:: Assignment ::
What is needed is an exact copy of the listing, with no pictures in it.

:: Material for this task ::
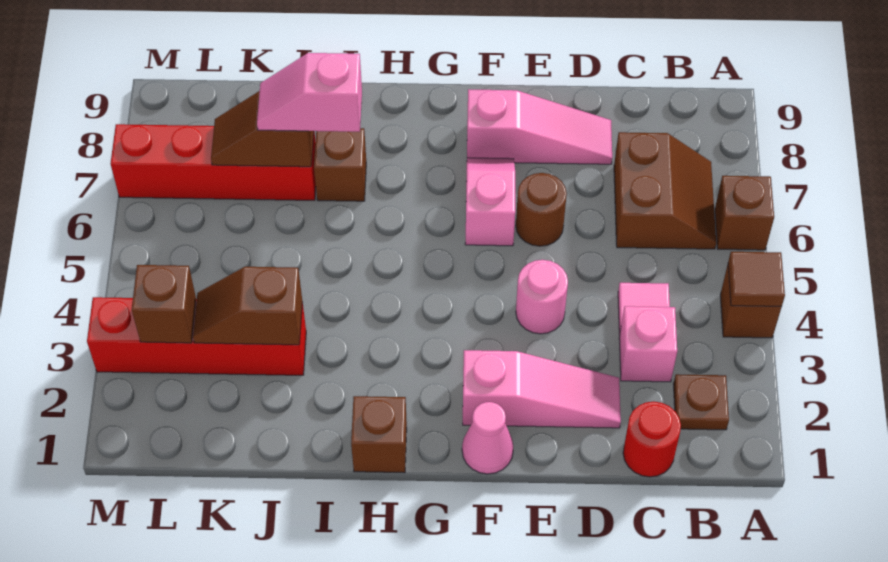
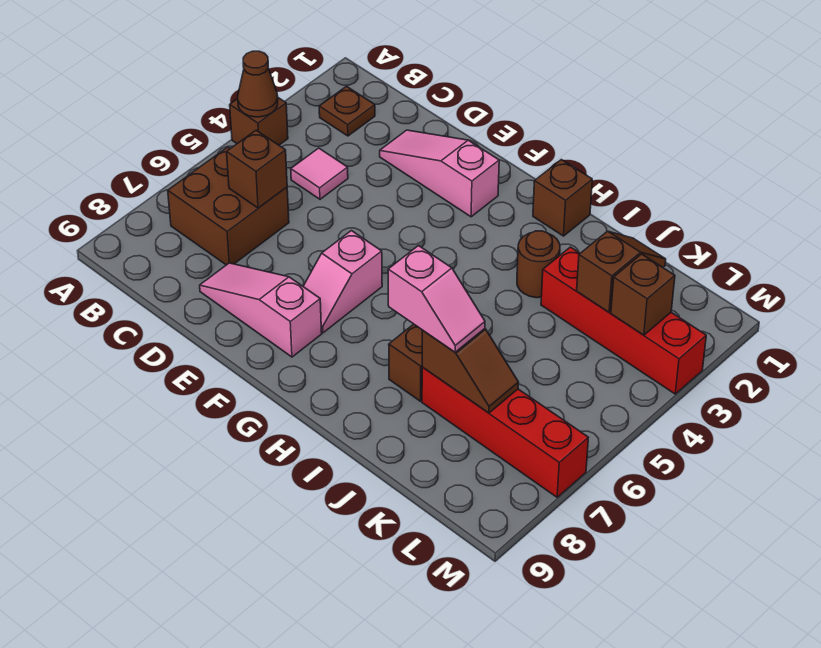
brown tile A4 level 2 -> brown cone A4 level 2
brown brick A6 level 1 -> brown brick C6 level 2
brown slope B6:C7 level 1 top C -> brown brick B6:C7 level 1
red round brick C1 level 1 -> none
pink brick C3 level 1 -> none
pink round brick E4 level 1 -> none
brown round brick E6 level 1 -> brown round brick I3 level 1
pink cone F1 level 1 -> none
brown slope J3:K3 level 2 top J -> brown slope K2:K3 level 2 top 3

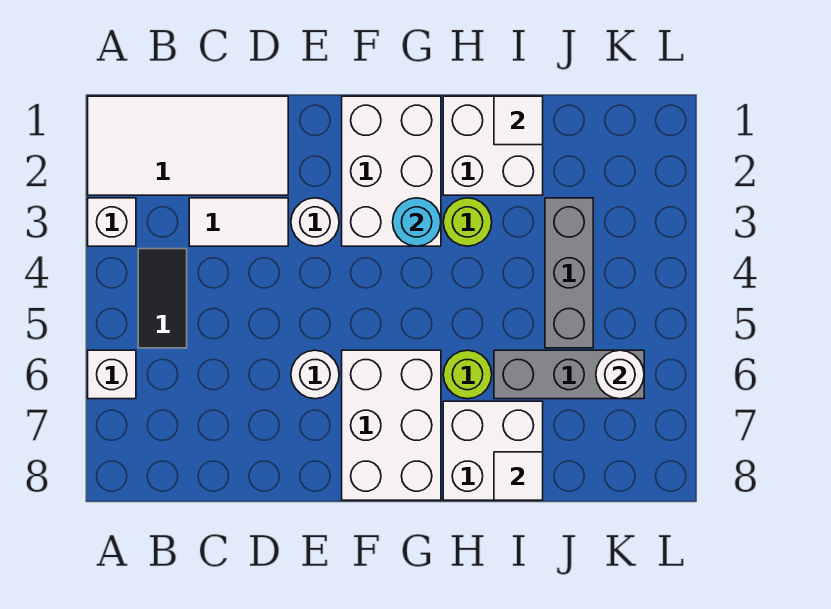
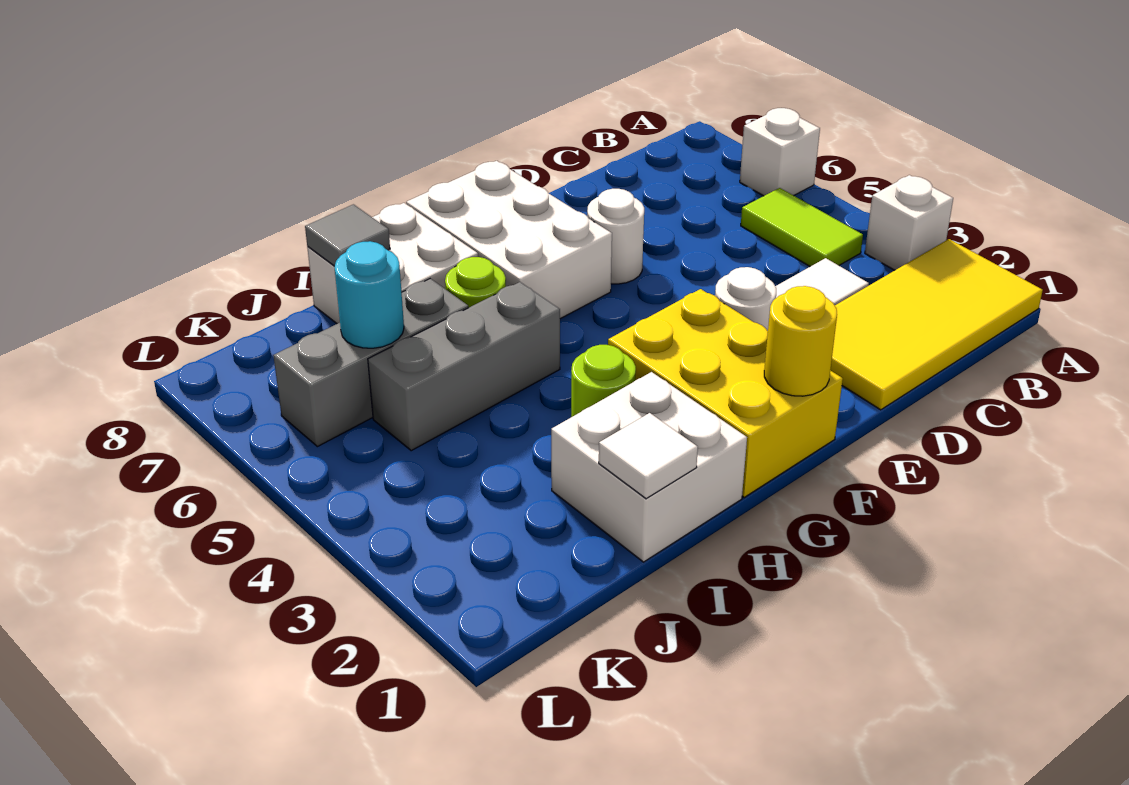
white tile A1:D2 level 1 -> yellow tile A1:D2 level 1
black tile B4:B5 level 1 -> lime tile B4:B5 level 1
white brick F1:G3 level 1 -> yellow brick F1:G3 level 1
none -> yellow round brick F1 level 2
cyan round brick G3 level 2 -> cyan round brick J6 level 2
white tile I8 level 2 -> grey tile I8 level 2
grey brick J3:J5 level 1 -> grey brick H5:J5 level 1
white round brick K6 level 2 -> none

:: Solution to the problem ::
brown tile A4 level 2 -> brown cone A4 level 2
brown brick A6 level 1 -> brown brick C6 level 2
brown slope B6:C7 level 1 top C -> brown brick B6:C7 level 1
red round brick C1 level 1 -> none
pink brick C3 level 1 -> none
pink round brick E4 level 1 -> none
brown round brick E6 level 1 -> brown round brick I3 level 1
pink cone F1 level 1 -> none
brown slope J3:K3 level 2 top J -> brown slope K2:K3 level 2 top 3

white tile A1:D2 level 1 -> yellow tile A1:D2 level 1
black tile B4:B5 level 1 -> lime tile B4:B5 level 1
white brick F1:G3 level 1 -> yellow brick F1:G3 level 1
none -> yellow round brick F1 level 2
cyan round brick G3 level 2 -> cyan round brick J6 level 2
white tile I8 level 2 -> grey tile I8 level 2
grey brick J3:J5 level 1 -> grey brick H5:J5 level 1
white round brick K6 level 2 -> none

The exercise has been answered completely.